Output exactly the lines from the one holding "purple diamond: (291, 288)" through the final line of the entries.

*DATA SHOWN*.
· · · · · · ·
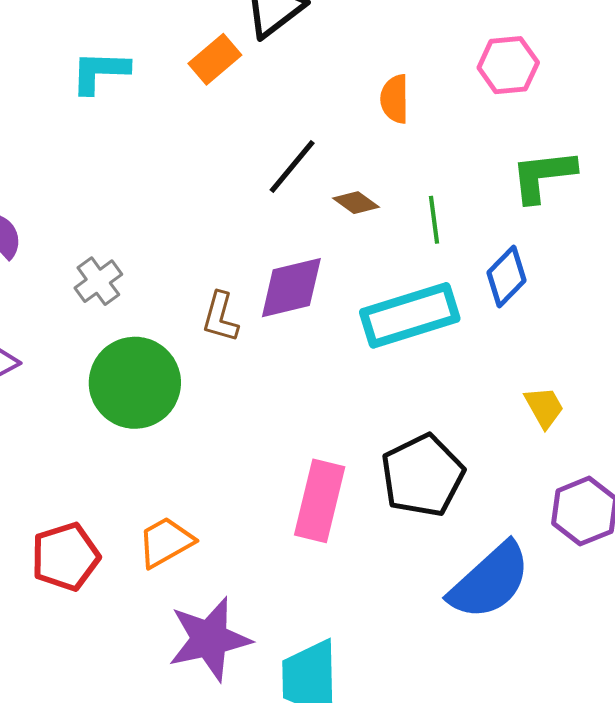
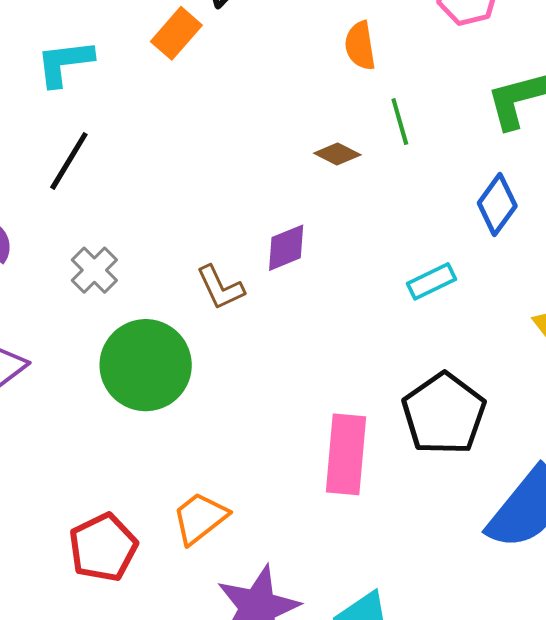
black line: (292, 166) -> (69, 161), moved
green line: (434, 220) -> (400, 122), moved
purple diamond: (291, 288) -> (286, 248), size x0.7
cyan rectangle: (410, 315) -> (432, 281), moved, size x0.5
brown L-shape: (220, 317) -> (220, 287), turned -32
· · · · · · ·
*SOLUTION*.
purple diamond: (291, 288) -> (286, 248), size x0.7
cyan rectangle: (410, 315) -> (432, 281), moved, size x0.5
brown L-shape: (220, 317) -> (220, 287), turned -32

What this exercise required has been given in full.